Input records below:

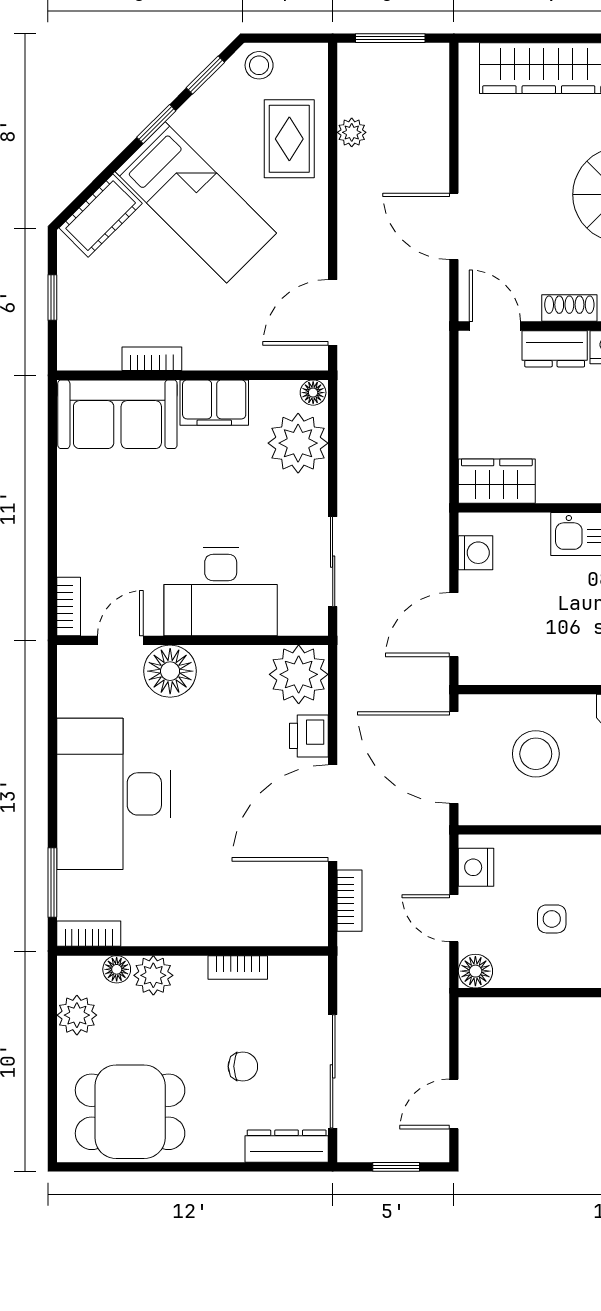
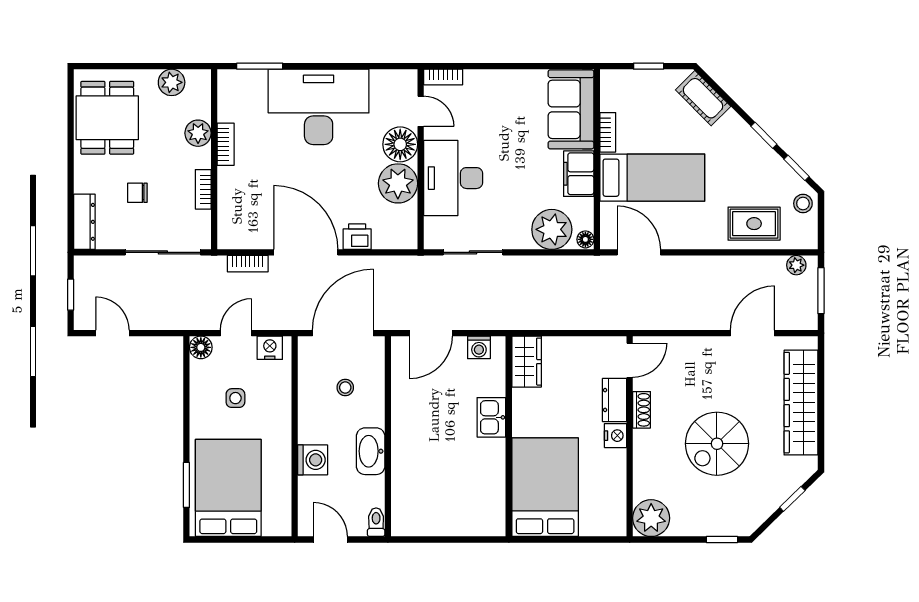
plant: (352, 132) -> (796, 265), moved
bed: (196, 202) -> (652, 178), moved, turned -135
door: (454, 226) -> (752, 333), moved
door: (454, 625) -> (431, 333), swing flipped
plant: (299, 674) -> (398, 183), moved
stool: (536, 754) -> (345, 388), width x0.53, depth x0.53
bookcase: (89, 934) -> (226, 144), moved
floor lamp: (117, 969) -> (202, 109), removed
chair: (243, 1066) -> (137, 193), turned 90
sliding door: (333, 1071) -> (163, 252), moved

End of Input records.

#### What the exercise asks
The records above should be returned exactly; no image belongs in the copy.

#### Reply to the task
plant: (352, 132) -> (796, 265), moved
bed: (196, 202) -> (652, 178), moved, turned -135
door: (454, 226) -> (752, 333), moved
door: (454, 625) -> (431, 333), swing flipped
plant: (299, 674) -> (398, 183), moved
stool: (536, 754) -> (345, 388), width x0.53, depth x0.53
bookcase: (89, 934) -> (226, 144), moved
floor lamp: (117, 969) -> (202, 109), removed
chair: (243, 1066) -> (137, 193), turned 90
sliding door: (333, 1071) -> (163, 252), moved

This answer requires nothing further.